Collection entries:
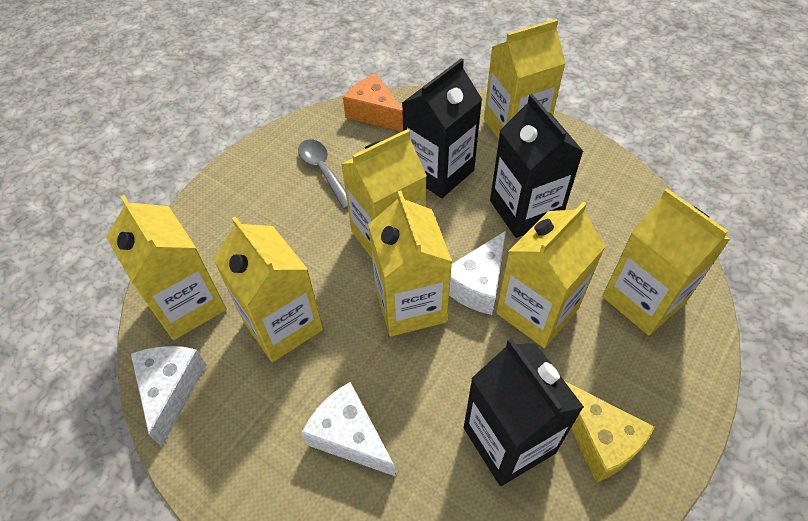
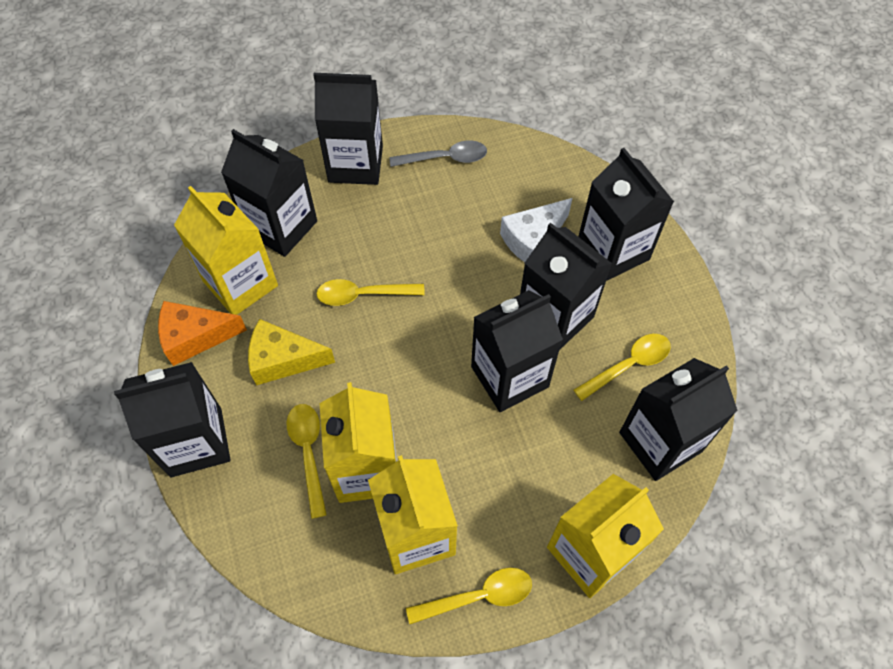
black carton: 3 -> 7
white cheese: 3 -> 1
yellow carton: 7 -> 4
yellow spoon: 0 -> 4

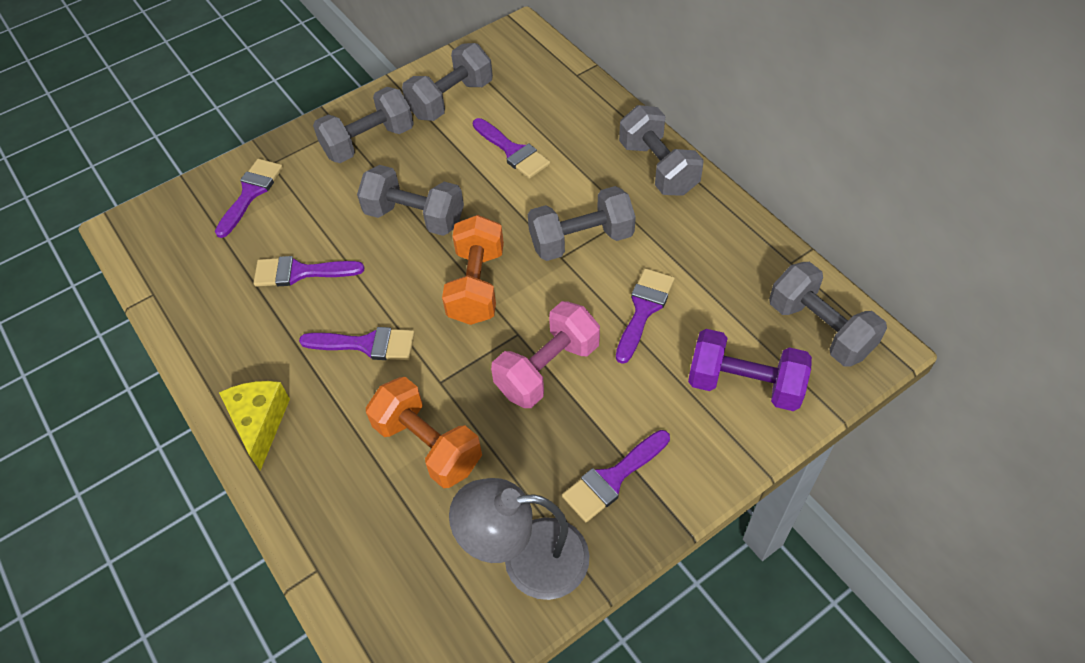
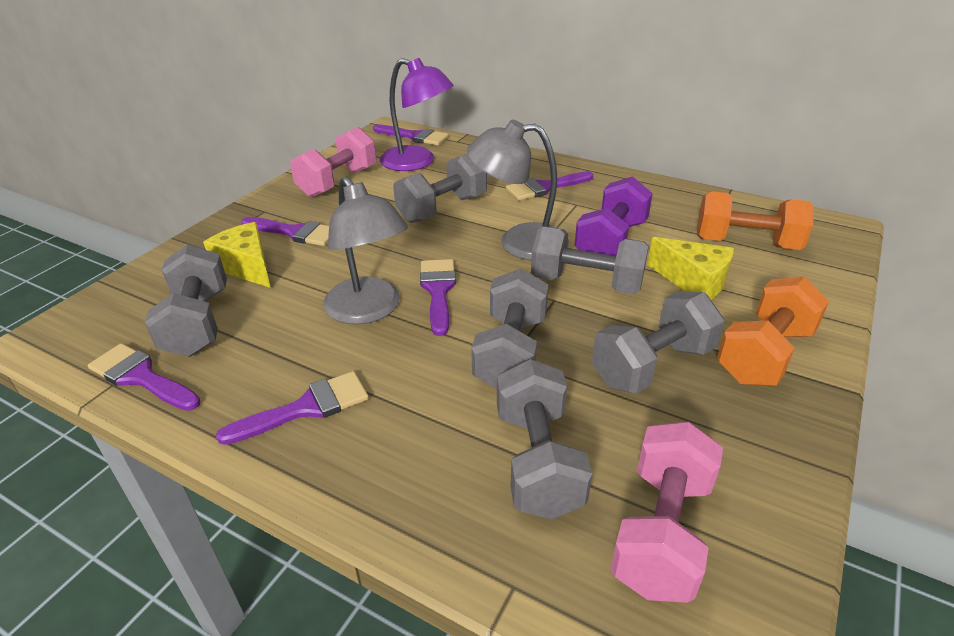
grey lamp: 1 -> 2
pink dumbbell: 1 -> 2
purple lamp: 0 -> 1
yellow cheese: 1 -> 2

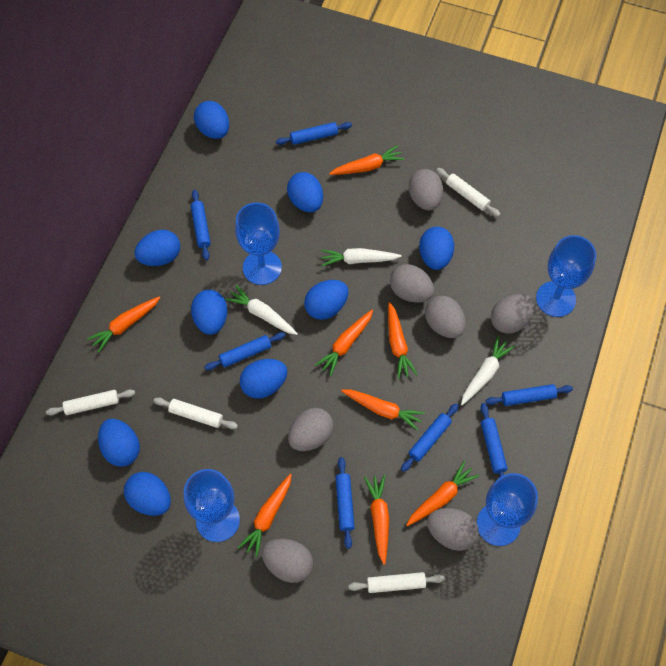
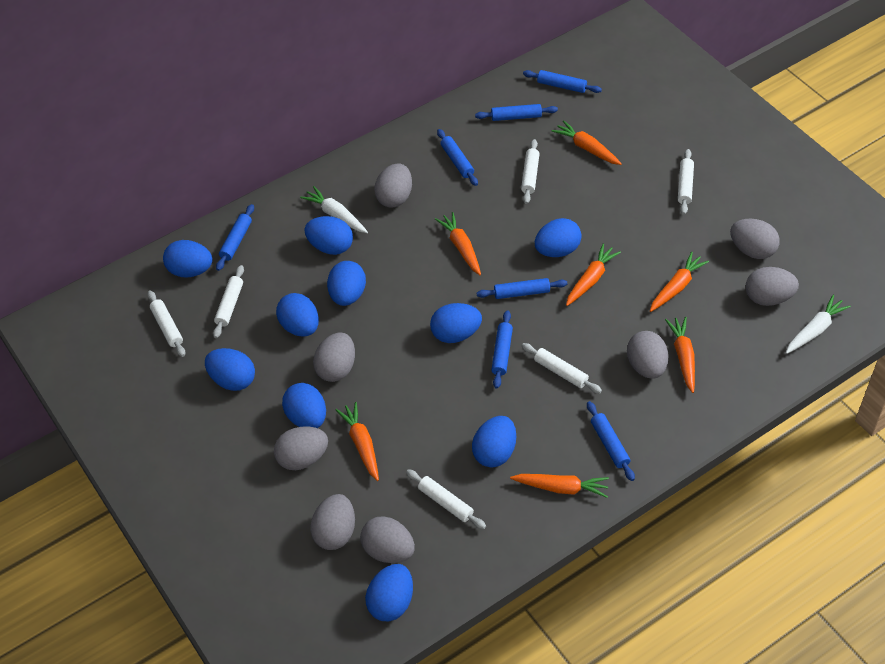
blue egg: 9 -> 10
blue goblet: 4 -> 0
grey egg: 7 -> 8
orange carrot: 8 -> 7
white carrot: 3 -> 2
white rolling pin: 4 -> 6

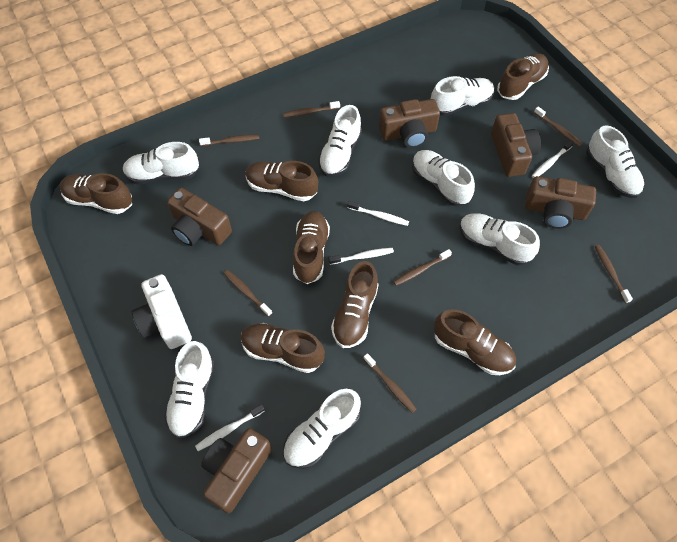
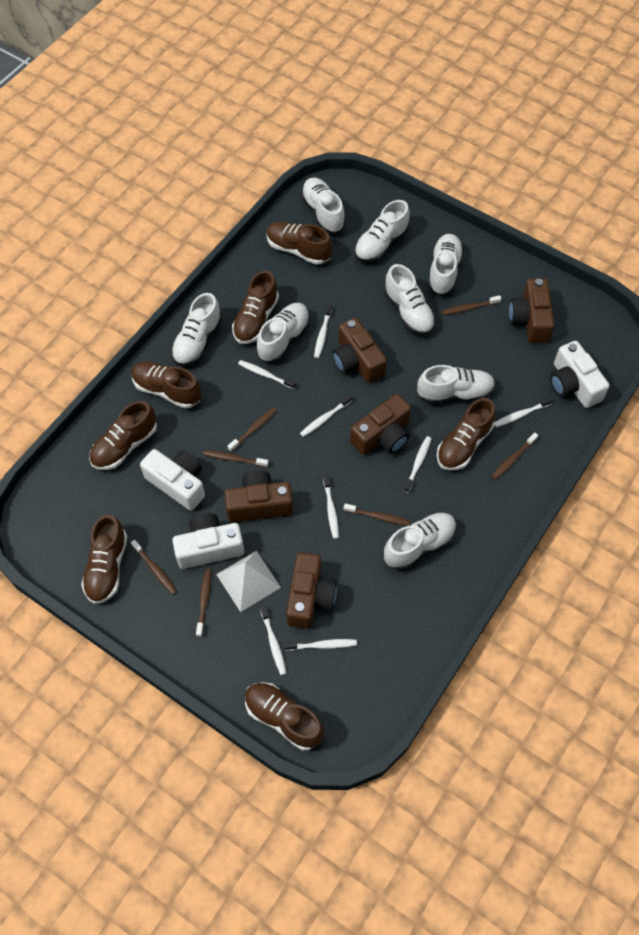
white camera: 1 -> 3
white pyramid: 0 -> 1
white toothbrush: 4 -> 8

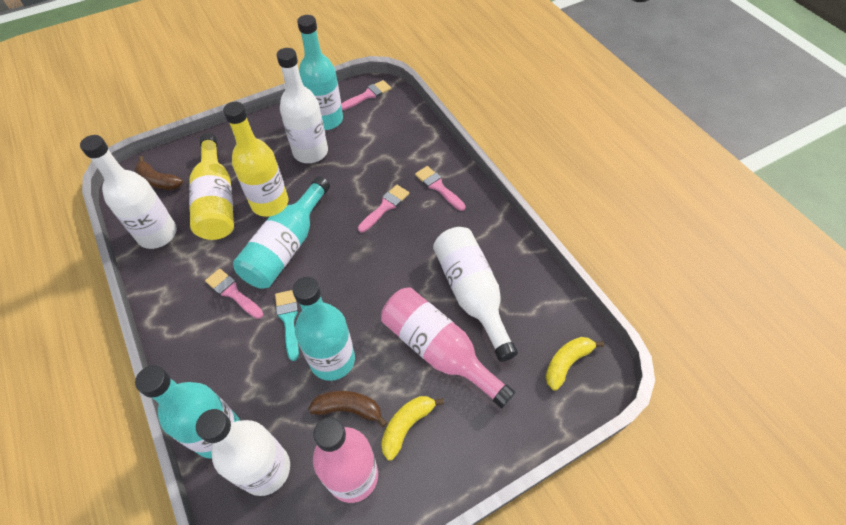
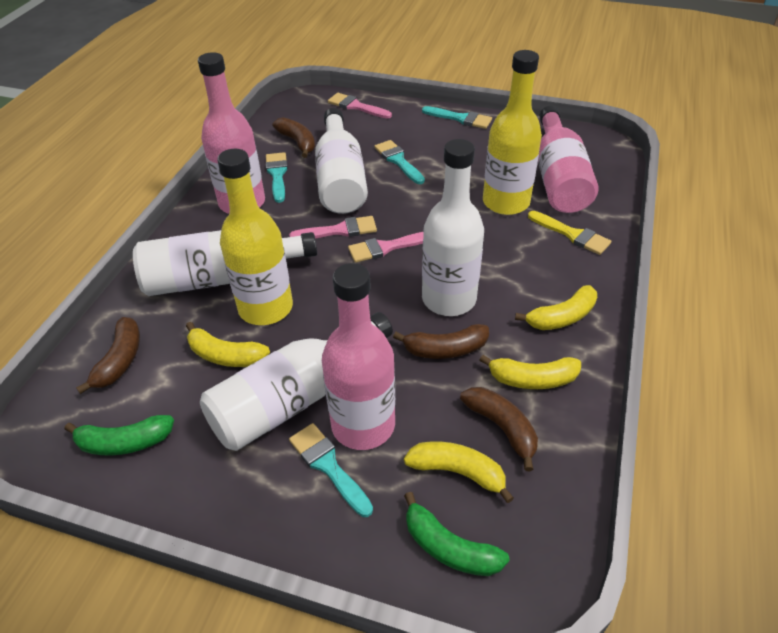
brown banana: 2 -> 4
green banana: 0 -> 2
pink bottle: 2 -> 3
pink brush: 4 -> 3
turquoise bottle: 4 -> 0
turquoise brush: 1 -> 4
yellow banana: 2 -> 4
yellow brush: 0 -> 1

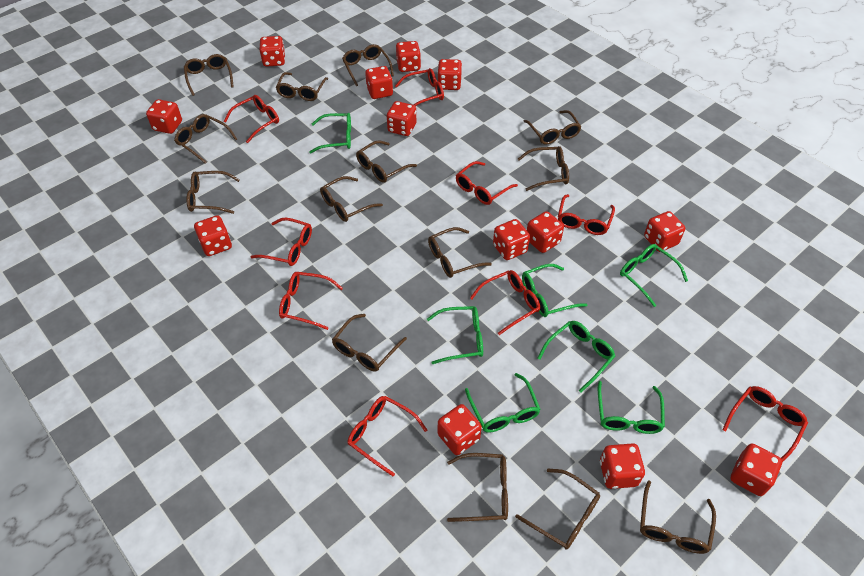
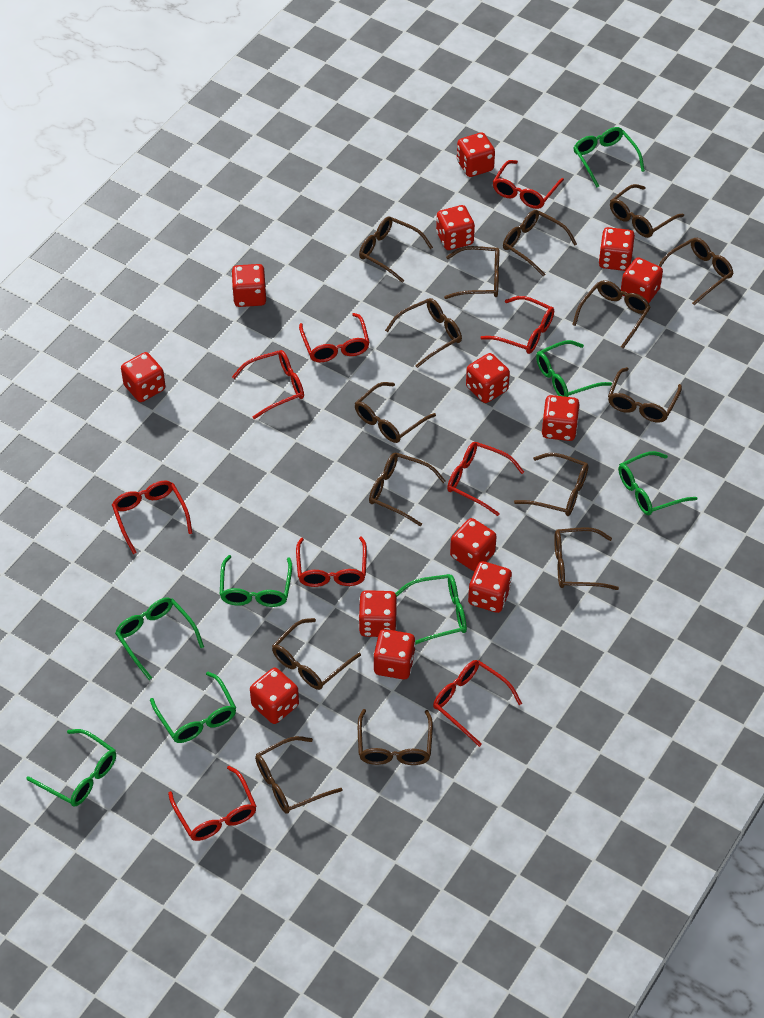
brown glasses: 14 -> 15
green glasses: 7 -> 8

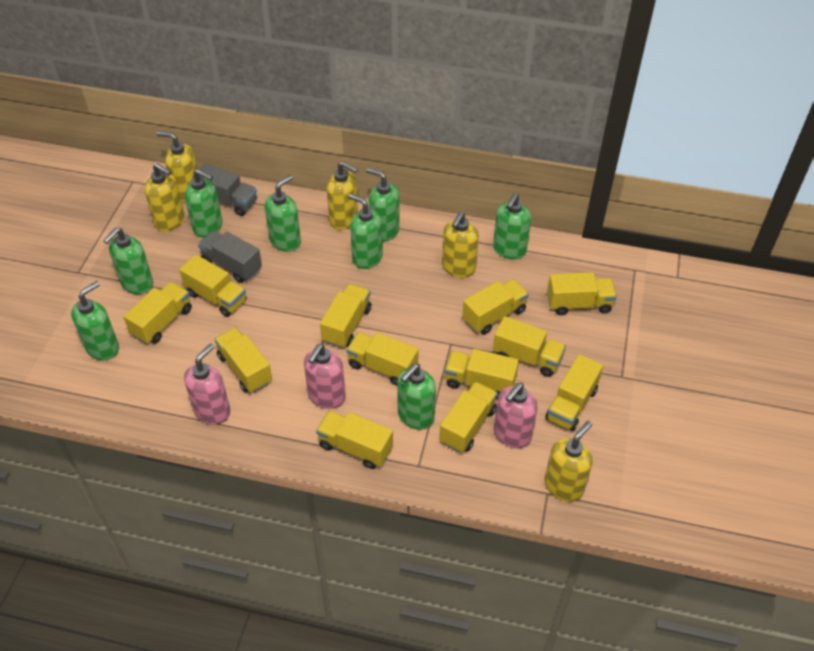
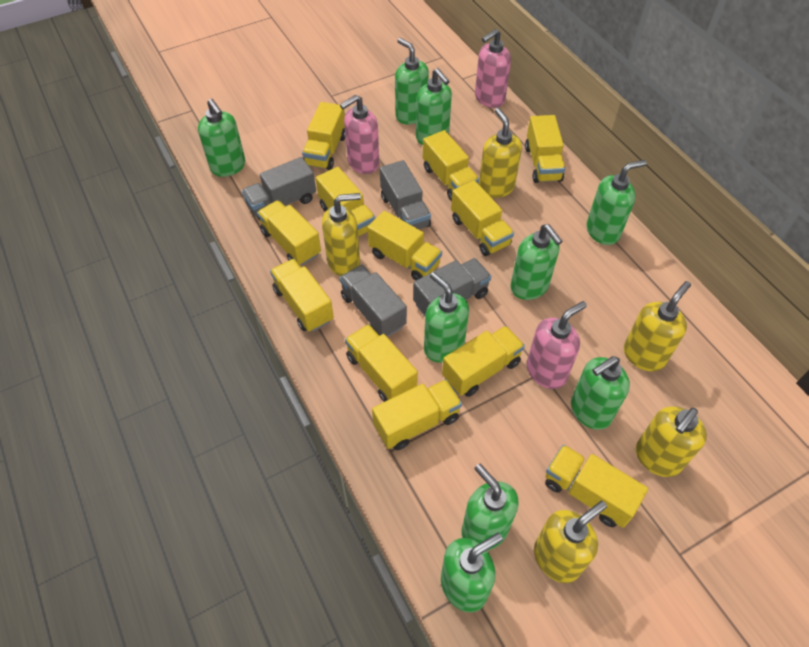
green soap dispenser: 8 -> 9
grey truck: 2 -> 4

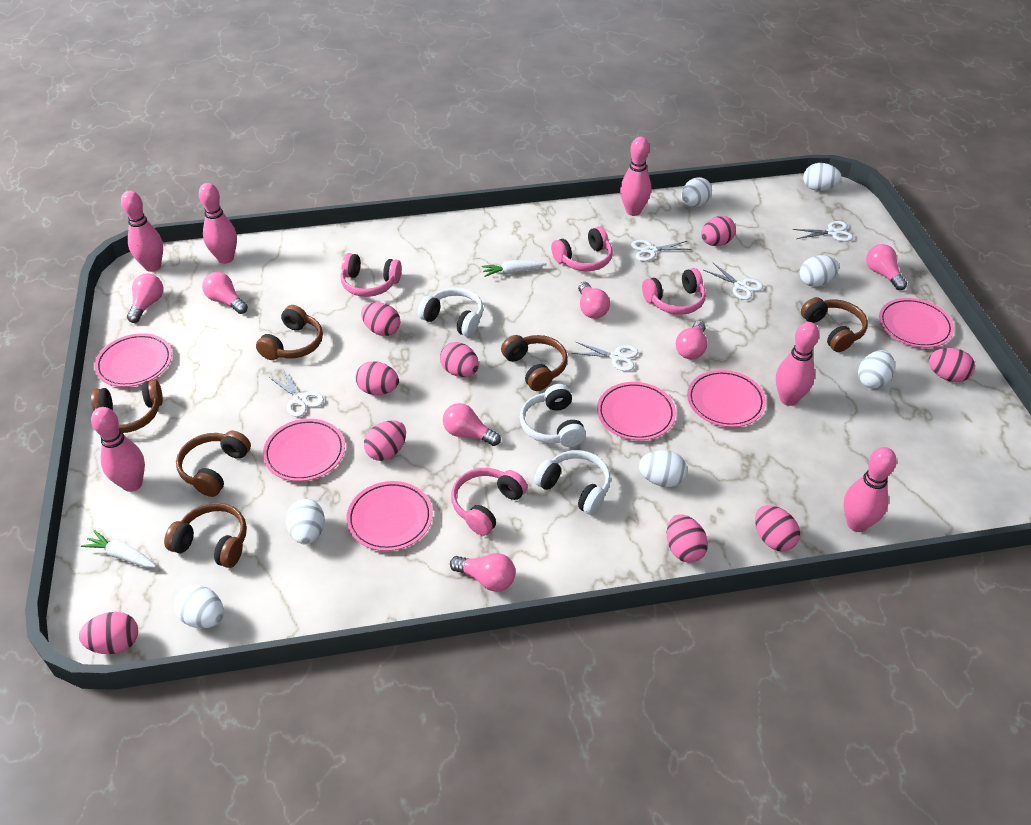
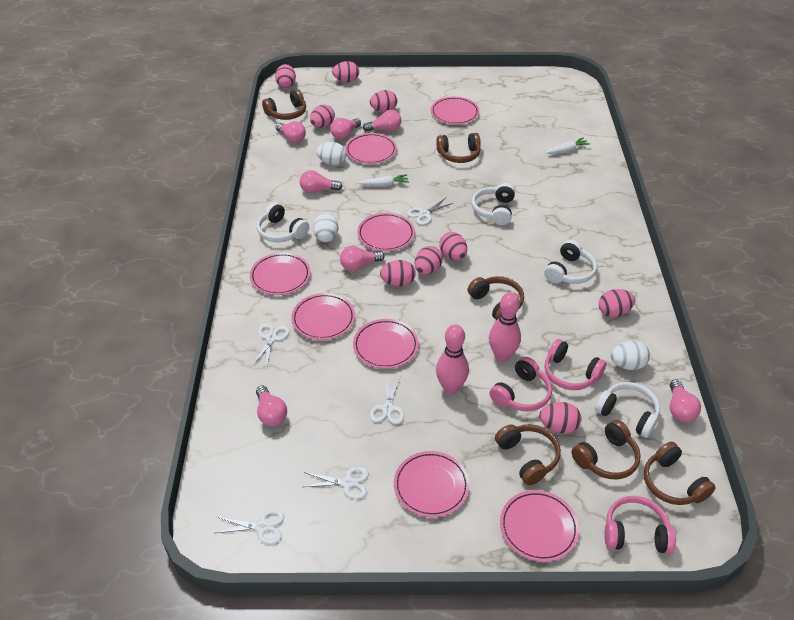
pink bowling pin: 6 -> 2
pink headphones: 4 -> 3
pink plate: 6 -> 8
white egg: 7 -> 3
white headphones: 3 -> 4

* EXERCISE PROMPT *
Reproduce exactly the lines above from the one with "green soap dispenser: 8 -> 9" through the last line of the data, keeping both ends and dropping the pictures.

* SOLUTION FOR THIS EXERCISE *
green soap dispenser: 8 -> 9
grey truck: 2 -> 4

pink bowling pin: 6 -> 2
pink headphones: 4 -> 3
pink plate: 6 -> 8
white egg: 7 -> 3
white headphones: 3 -> 4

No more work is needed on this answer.